Stored data
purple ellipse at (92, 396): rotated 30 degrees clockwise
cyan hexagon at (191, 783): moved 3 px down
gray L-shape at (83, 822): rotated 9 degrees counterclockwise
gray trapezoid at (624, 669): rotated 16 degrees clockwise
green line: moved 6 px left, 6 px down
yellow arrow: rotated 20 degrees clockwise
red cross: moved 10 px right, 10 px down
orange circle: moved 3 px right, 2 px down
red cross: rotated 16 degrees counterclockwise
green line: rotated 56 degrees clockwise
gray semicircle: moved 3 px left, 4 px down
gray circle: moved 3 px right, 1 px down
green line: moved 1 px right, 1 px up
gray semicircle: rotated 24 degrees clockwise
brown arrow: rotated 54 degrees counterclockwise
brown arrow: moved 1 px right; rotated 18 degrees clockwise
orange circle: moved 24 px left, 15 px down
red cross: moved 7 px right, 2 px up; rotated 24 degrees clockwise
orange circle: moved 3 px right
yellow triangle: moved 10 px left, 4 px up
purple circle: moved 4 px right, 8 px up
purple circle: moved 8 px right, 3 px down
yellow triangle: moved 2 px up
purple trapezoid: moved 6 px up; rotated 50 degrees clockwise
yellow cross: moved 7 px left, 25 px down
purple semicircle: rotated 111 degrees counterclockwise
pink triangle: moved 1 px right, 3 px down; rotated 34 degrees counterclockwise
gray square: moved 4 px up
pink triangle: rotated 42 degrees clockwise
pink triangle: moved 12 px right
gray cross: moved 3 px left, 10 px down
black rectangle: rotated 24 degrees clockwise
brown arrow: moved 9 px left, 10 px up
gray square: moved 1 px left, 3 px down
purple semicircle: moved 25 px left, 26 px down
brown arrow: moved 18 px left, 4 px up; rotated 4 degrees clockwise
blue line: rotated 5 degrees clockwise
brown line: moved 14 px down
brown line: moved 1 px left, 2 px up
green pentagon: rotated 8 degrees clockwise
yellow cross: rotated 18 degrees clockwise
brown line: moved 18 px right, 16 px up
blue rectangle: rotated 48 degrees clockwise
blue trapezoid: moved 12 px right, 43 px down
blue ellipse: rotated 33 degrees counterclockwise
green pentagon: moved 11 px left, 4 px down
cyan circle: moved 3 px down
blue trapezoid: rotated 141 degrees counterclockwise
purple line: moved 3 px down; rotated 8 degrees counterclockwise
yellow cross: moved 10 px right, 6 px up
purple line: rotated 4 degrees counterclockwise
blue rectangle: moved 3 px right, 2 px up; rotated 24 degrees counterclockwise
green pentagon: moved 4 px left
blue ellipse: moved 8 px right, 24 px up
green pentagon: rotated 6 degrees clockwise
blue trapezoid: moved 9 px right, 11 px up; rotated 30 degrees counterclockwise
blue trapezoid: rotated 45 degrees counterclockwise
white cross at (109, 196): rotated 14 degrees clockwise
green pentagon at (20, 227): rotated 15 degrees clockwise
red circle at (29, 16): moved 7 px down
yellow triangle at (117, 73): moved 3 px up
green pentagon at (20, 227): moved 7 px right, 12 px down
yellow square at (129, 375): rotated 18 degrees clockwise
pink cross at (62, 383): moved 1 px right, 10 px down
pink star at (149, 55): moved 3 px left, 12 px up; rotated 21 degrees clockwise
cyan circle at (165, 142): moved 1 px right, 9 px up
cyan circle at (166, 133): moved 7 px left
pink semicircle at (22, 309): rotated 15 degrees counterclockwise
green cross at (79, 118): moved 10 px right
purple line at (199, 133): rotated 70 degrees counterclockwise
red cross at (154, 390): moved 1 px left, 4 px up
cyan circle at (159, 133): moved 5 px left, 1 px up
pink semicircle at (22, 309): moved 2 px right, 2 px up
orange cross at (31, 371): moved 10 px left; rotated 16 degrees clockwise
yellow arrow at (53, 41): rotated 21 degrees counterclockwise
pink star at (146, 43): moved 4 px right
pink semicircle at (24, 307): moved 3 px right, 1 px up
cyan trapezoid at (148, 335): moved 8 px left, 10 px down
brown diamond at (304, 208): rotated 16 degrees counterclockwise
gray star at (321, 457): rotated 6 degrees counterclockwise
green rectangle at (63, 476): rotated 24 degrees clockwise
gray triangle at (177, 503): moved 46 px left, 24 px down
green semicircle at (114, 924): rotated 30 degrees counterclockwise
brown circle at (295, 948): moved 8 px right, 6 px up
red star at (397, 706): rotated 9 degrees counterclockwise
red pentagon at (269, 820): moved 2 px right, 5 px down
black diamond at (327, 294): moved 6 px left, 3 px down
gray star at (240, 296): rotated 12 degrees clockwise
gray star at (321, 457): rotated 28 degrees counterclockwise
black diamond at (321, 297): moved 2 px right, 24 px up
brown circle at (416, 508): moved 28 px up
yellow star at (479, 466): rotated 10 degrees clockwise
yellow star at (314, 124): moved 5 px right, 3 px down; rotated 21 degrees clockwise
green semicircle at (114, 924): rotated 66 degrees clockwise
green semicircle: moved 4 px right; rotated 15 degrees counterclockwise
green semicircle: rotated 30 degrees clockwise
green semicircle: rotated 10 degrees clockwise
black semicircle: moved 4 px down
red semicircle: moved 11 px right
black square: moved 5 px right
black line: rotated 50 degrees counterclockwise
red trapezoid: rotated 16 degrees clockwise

To do
Copy word for word the lines of the material from its first line up to and including the line containing "yellow arrow: rotated 20 degrees clockwise".

Task response
purple ellipse at (92, 396): rotated 30 degrees clockwise
cyan hexagon at (191, 783): moved 3 px down
gray L-shape at (83, 822): rotated 9 degrees counterclockwise
gray trapezoid at (624, 669): rotated 16 degrees clockwise
green line: moved 6 px left, 6 px down
yellow arrow: rotated 20 degrees clockwise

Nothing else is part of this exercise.